Please repeat only the stretch of records running from the first line through the line that contains "CN5 pin 2: N15 -> none".
== Records to process ==
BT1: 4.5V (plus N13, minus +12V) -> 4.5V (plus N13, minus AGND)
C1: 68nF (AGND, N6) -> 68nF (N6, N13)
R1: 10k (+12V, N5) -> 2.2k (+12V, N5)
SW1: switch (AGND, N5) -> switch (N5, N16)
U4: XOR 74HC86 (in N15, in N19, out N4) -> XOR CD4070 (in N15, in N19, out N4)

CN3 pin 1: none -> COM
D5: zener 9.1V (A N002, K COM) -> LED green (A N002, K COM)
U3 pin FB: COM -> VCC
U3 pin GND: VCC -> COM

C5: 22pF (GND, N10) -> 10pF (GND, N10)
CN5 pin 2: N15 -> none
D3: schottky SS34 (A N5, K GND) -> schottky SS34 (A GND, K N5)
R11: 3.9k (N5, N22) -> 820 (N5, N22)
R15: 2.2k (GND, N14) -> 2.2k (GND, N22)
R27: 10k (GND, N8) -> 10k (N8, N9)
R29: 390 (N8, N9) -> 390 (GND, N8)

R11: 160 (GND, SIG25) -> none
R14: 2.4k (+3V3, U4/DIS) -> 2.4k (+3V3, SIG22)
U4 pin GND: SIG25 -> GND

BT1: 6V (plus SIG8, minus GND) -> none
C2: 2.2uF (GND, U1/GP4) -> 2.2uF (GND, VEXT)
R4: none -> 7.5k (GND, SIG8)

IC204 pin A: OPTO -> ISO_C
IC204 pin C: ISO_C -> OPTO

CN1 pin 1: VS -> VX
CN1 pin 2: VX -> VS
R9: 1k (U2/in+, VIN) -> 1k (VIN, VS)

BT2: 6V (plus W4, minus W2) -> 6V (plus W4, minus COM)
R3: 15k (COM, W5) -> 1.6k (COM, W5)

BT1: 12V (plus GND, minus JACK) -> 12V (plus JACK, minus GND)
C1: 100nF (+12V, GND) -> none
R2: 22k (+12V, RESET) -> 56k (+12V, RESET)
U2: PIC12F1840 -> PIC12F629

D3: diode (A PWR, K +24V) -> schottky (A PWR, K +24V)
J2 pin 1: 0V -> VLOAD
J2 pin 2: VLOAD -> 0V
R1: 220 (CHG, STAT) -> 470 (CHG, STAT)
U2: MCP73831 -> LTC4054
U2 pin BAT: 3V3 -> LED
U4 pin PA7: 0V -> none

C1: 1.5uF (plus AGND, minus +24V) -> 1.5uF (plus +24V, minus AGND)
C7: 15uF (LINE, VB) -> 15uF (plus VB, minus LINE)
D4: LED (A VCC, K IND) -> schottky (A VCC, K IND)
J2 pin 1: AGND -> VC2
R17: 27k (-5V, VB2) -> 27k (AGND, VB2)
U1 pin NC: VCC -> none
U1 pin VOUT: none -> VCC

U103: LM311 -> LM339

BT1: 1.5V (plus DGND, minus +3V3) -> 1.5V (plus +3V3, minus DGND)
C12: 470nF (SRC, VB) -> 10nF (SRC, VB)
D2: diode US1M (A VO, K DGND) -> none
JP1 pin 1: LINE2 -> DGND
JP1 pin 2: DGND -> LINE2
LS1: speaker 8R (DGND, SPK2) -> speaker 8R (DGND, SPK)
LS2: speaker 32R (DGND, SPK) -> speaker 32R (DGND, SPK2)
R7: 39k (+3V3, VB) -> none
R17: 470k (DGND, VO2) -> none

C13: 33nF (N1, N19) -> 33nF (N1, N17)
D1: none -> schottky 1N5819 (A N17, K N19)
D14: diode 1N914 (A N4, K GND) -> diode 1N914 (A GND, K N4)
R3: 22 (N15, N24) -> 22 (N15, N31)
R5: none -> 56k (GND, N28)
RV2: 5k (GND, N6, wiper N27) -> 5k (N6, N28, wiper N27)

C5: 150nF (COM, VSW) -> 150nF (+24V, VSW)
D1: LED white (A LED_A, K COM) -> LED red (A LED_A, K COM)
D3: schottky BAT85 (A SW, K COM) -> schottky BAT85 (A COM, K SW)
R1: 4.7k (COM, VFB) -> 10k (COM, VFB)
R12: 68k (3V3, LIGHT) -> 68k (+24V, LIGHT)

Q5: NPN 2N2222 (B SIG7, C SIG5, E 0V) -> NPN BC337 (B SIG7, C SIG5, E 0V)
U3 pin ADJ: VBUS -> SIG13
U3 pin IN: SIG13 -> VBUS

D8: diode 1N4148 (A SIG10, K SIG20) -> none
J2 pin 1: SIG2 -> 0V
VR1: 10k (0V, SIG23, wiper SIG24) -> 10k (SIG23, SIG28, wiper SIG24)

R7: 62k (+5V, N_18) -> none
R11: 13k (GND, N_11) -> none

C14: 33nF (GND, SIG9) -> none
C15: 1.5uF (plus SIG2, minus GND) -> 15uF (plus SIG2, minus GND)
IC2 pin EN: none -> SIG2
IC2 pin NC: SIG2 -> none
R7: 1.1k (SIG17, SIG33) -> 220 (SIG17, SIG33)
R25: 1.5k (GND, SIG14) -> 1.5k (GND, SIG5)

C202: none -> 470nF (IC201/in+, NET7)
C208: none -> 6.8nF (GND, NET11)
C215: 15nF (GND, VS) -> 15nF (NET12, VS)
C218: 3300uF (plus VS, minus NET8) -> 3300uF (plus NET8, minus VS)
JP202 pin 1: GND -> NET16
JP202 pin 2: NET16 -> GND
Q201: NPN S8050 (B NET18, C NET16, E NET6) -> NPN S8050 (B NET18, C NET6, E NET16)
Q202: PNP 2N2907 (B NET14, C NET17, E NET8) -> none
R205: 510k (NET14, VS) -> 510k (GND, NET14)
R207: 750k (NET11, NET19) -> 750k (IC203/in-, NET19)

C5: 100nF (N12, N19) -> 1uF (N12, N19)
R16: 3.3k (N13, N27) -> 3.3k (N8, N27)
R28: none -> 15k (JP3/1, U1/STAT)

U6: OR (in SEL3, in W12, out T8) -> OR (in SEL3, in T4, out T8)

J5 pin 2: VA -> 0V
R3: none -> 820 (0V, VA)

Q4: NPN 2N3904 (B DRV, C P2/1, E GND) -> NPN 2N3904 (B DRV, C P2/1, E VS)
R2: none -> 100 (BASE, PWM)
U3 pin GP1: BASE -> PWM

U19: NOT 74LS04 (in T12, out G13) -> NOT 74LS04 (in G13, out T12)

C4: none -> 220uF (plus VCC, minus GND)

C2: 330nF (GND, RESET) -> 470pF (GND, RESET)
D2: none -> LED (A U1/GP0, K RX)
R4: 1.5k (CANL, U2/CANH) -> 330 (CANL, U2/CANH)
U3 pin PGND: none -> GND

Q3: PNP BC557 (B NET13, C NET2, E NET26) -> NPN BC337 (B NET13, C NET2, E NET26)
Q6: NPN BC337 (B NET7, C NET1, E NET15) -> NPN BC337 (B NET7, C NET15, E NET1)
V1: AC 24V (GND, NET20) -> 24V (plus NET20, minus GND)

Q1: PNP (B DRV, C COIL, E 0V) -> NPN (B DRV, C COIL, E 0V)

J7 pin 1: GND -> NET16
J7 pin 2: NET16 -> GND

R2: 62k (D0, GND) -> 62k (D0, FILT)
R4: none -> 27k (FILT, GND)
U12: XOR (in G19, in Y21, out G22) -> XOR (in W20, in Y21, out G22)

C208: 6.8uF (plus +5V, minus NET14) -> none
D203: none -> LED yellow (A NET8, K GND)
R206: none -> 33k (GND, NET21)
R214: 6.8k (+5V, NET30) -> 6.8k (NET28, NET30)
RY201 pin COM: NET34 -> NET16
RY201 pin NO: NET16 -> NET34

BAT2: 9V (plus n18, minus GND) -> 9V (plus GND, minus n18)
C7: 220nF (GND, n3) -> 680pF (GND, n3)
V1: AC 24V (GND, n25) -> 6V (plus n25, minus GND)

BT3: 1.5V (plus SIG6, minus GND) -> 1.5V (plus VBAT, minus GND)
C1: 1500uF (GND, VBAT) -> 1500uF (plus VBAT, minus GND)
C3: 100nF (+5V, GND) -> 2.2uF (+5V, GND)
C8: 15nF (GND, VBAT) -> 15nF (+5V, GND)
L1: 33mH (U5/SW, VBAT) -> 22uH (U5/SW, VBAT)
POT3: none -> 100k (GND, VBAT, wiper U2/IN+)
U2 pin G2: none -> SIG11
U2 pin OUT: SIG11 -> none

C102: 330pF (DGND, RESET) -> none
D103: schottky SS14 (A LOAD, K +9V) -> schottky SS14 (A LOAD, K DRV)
===
**Answer box**:
BT1: 4.5V (plus N13, minus +12V) -> 4.5V (plus N13, minus AGND)
C1: 68nF (AGND, N6) -> 68nF (N6, N13)
R1: 10k (+12V, N5) -> 2.2k (+12V, N5)
SW1: switch (AGND, N5) -> switch (N5, N16)
U4: XOR 74HC86 (in N15, in N19, out N4) -> XOR CD4070 (in N15, in N19, out N4)

CN3 pin 1: none -> COM
D5: zener 9.1V (A N002, K COM) -> LED green (A N002, K COM)
U3 pin FB: COM -> VCC
U3 pin GND: VCC -> COM

C5: 22pF (GND, N10) -> 10pF (GND, N10)
CN5 pin 2: N15 -> none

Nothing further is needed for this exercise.